§ TASK DIRECTIONS
Pictures found in the material must be left out, and every line returned as written.

§ DATA SHOWN
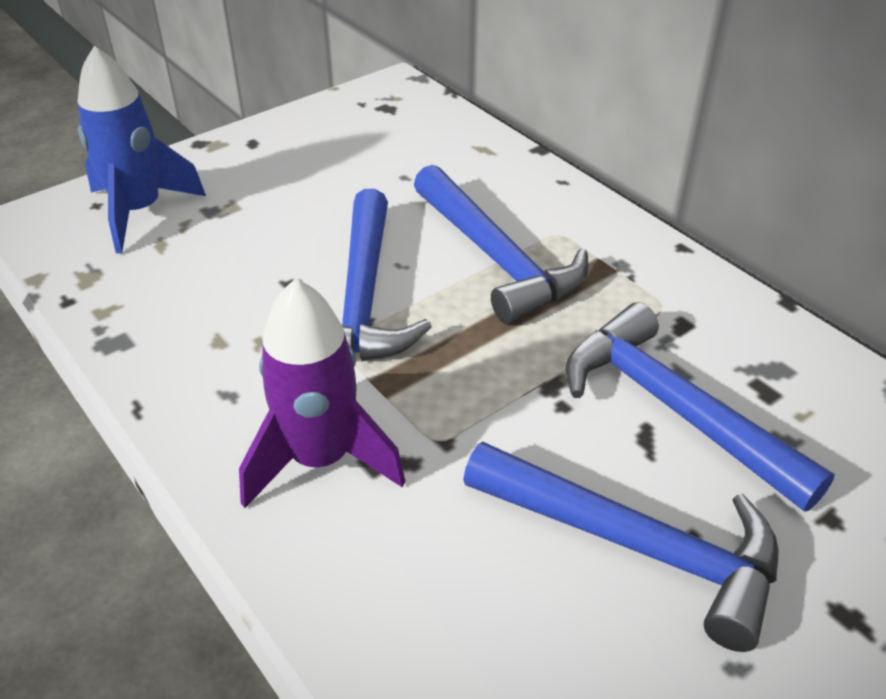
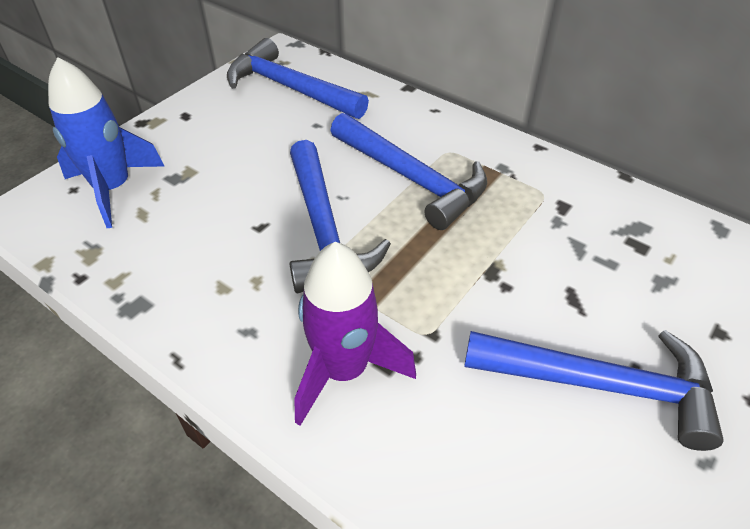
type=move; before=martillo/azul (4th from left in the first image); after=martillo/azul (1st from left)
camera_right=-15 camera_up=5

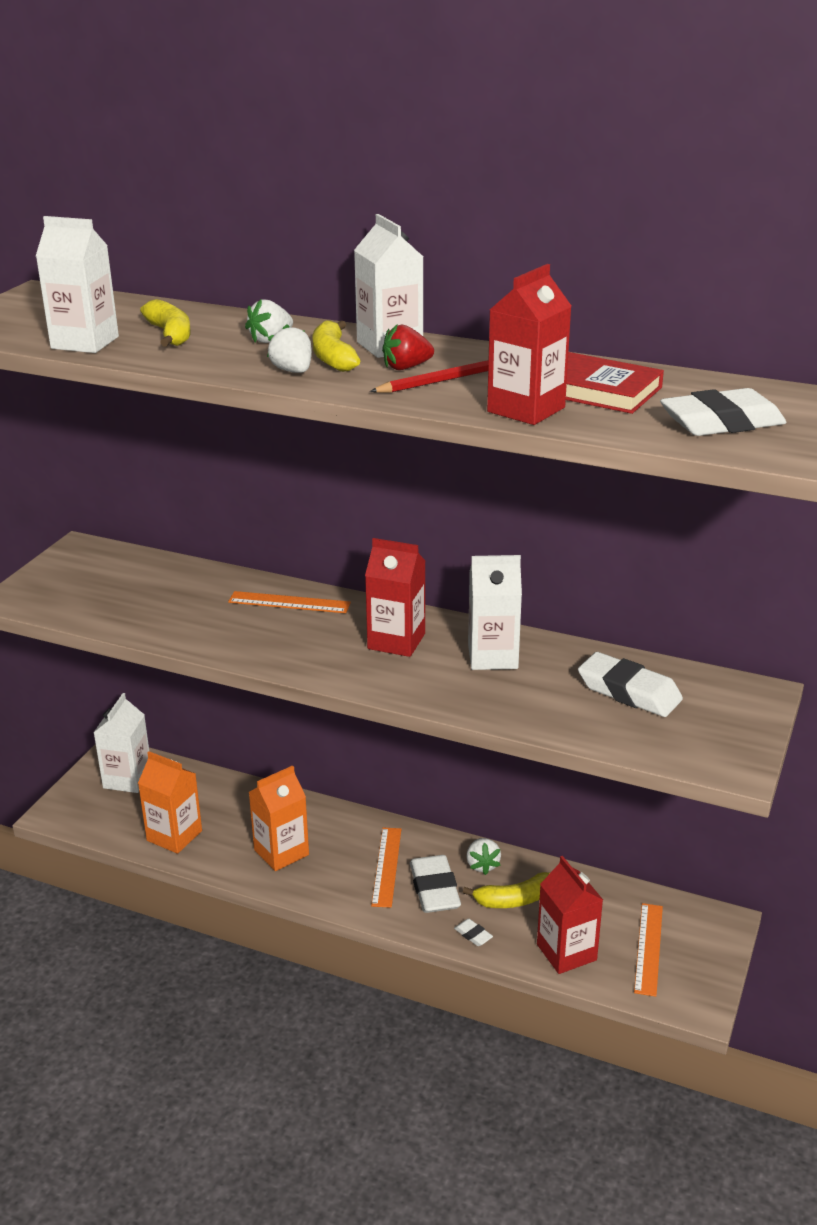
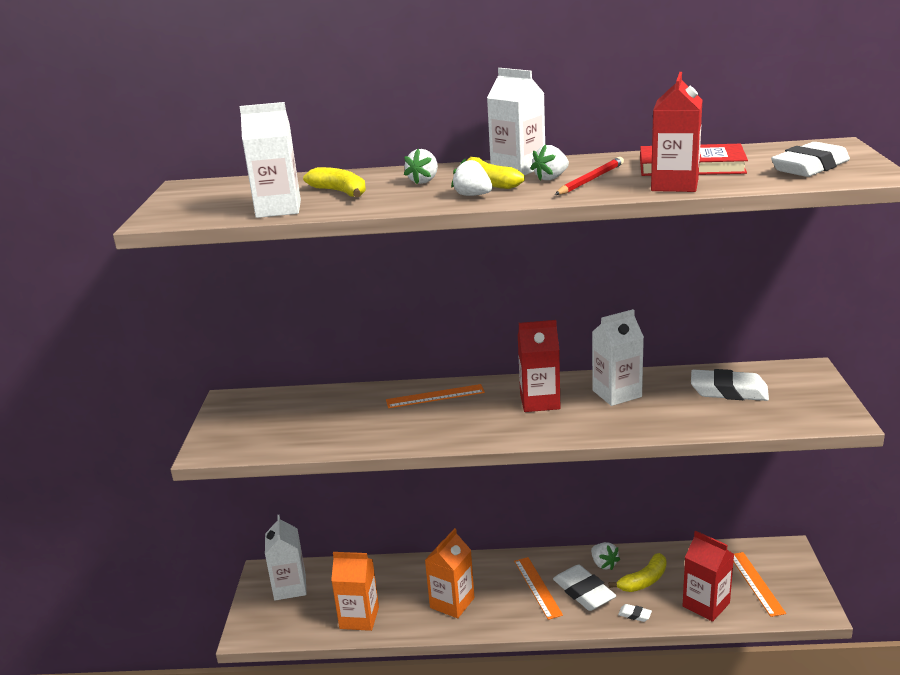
type=recolor; before=fresa/rojo; after=fresa/blanco (3rd from left)
camera_right=-20 camera_up=-5

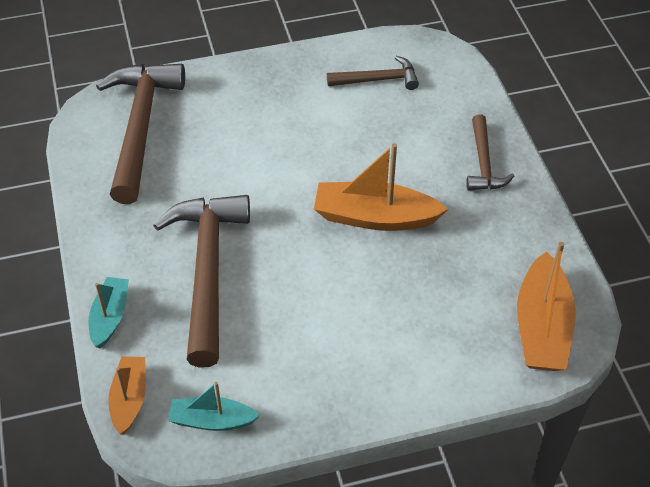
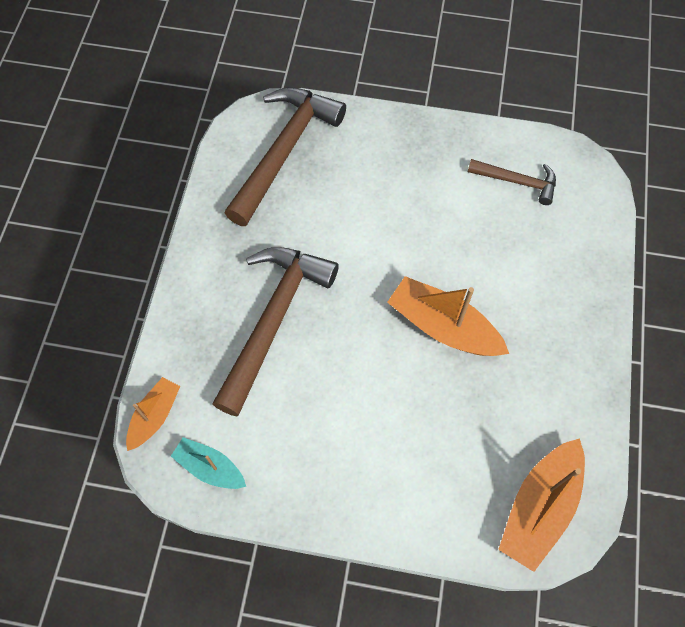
type=delete; before=barco/turquesa (1st from left)
type=delete; before=martillo/marrón (4th from left)
camera_right=25 camera_up=15

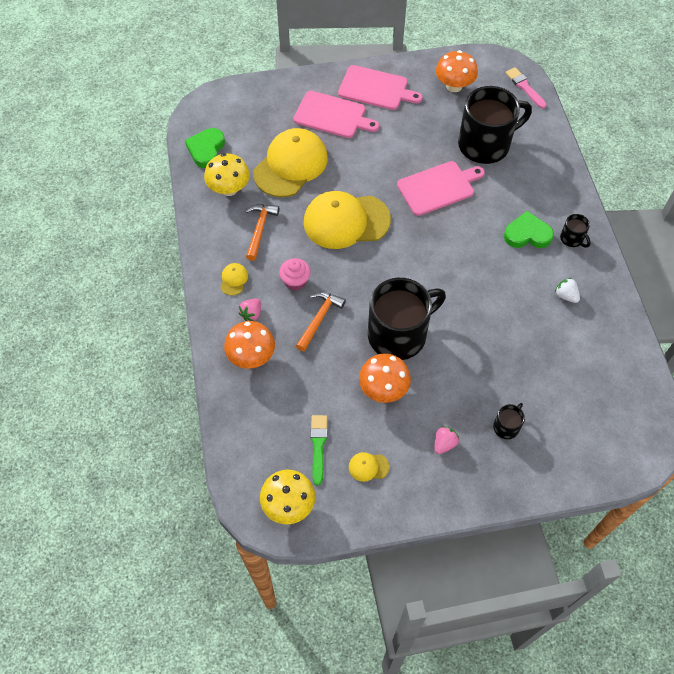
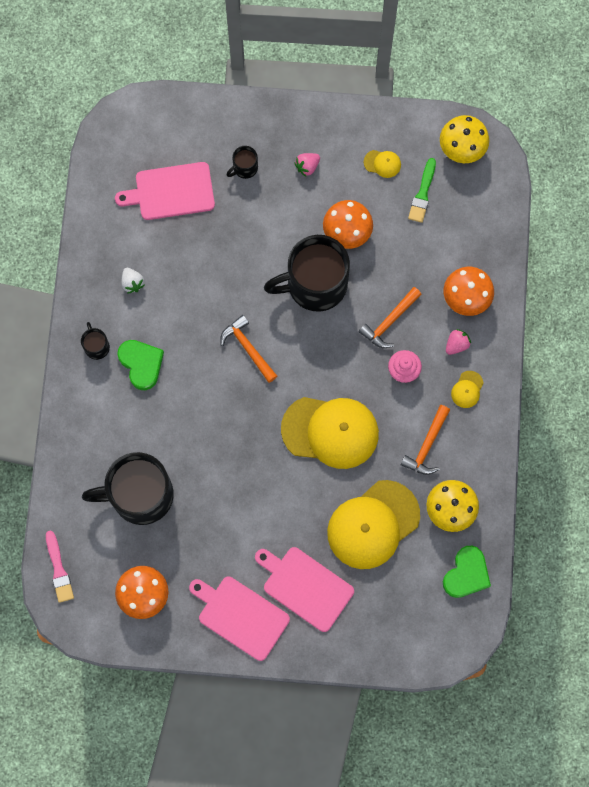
type=move; before=tabla de cortar/rosa (3rd from left in the first image); after=tabla de cortar/rosa (1st from left)
type=rotate; before=corazón/verde (2nd from left in the first image); turn=-135
type=insert; after=martillo/naranja (1st from left)
camera_right=-165 camera_up=15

§ RESPONSE FOR THIS EXERCISE
type=move; before=martillo/azul (4th from left in the first image); after=martillo/azul (1st from left)
camera_right=-15 camera_up=5

type=recolor; before=fresa/rojo; after=fresa/blanco (3rd from left)
camera_right=-20 camera_up=-5

type=delete; before=barco/turquesa (1st from left)
type=delete; before=martillo/marrón (4th from left)
camera_right=25 camera_up=15

type=move; before=tabla de cortar/rosa (3rd from left in the first image); after=tabla de cortar/rosa (1st from left)
type=rotate; before=corazón/verde (2nd from left in the first image); turn=-135
type=insert; after=martillo/naranja (1st from left)
camera_right=-165 camera_up=15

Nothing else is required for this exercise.